(Items listed in a dataset)
__________
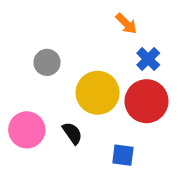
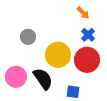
orange arrow: (126, 24) -> (83, 13), moved
black semicircle: (72, 133) -> (43, 79), size x1.6

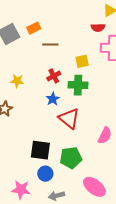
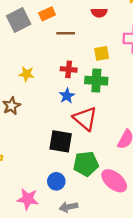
red semicircle: (98, 28) -> (99, 13), moved
red cross: (54, 76) -> (69, 69), turned 32
black square: (40, 150) -> (61, 141), moved
pink ellipse: (94, 187) -> (114, 181), moved

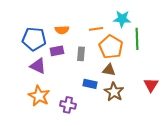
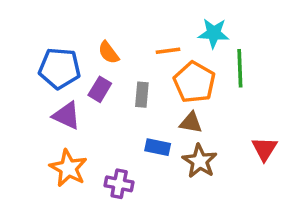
orange semicircle: (62, 30) -> (109, 53), turned 56
purple rectangle: (57, 51) -> (100, 89), turned -48

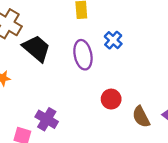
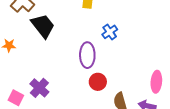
purple ellipse: (83, 55) -> (87, 55), moved

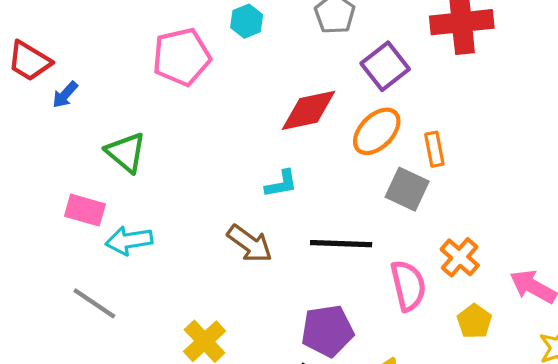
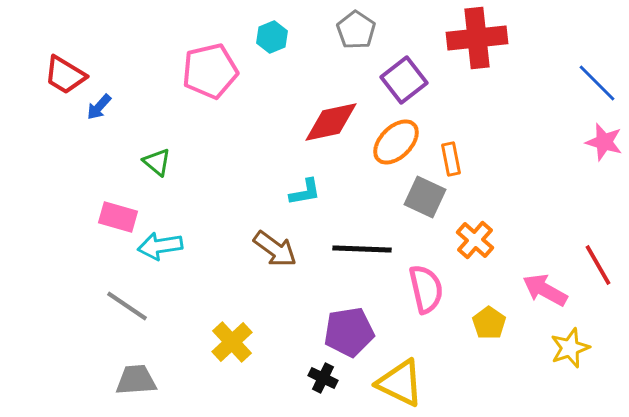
green triangle: (126, 152) -> (157, 162), size x0.7
orange cross: (460, 257) -> (475, 240), moved

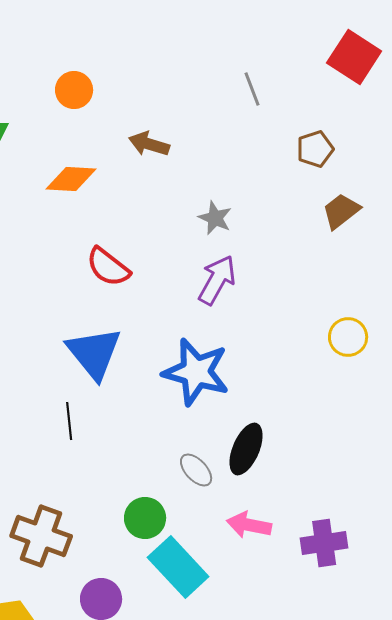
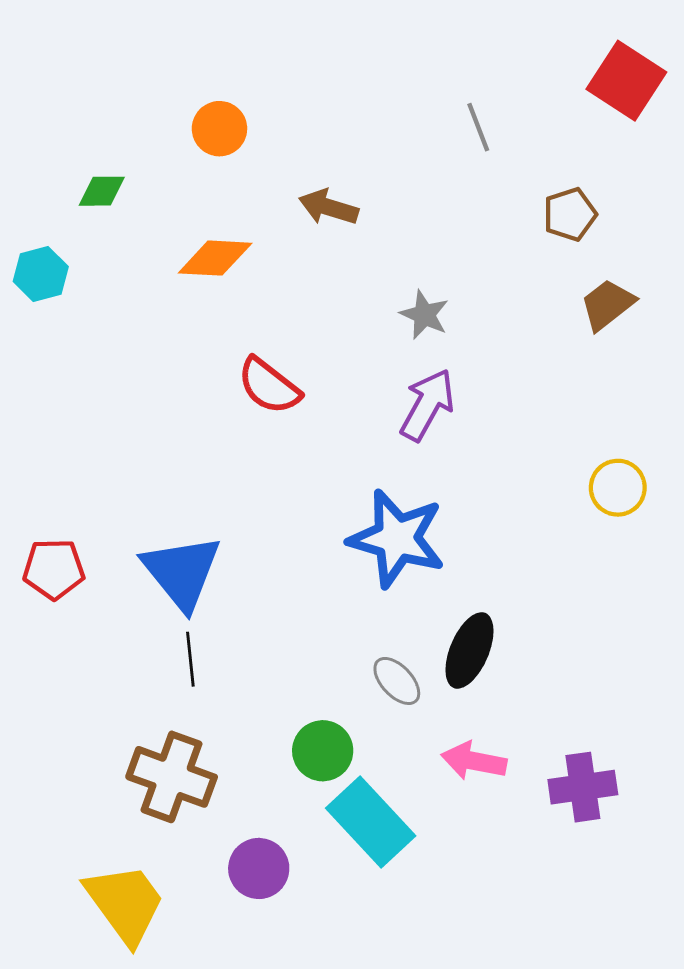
__________
* [WORK TO BE COMPLETED]: With the pictures left out, write out exactly the lines from the line containing "red semicircle: (98, 28) -> (99, 13), moved" through the last line of the entries above, both ends included, and no others.

* [ANSWER AREA]:
red semicircle: (98, 28) -> (99, 13), moved
red cross: (54, 76) -> (69, 69), turned 32
black square: (40, 150) -> (61, 141), moved
pink ellipse: (94, 187) -> (114, 181), moved

orange semicircle: (62, 30) -> (109, 53), turned 56
purple rectangle: (57, 51) -> (100, 89), turned -48

purple ellipse: (83, 55) -> (87, 55), moved

green triangle: (126, 152) -> (157, 162), size x0.7
orange cross: (460, 257) -> (475, 240), moved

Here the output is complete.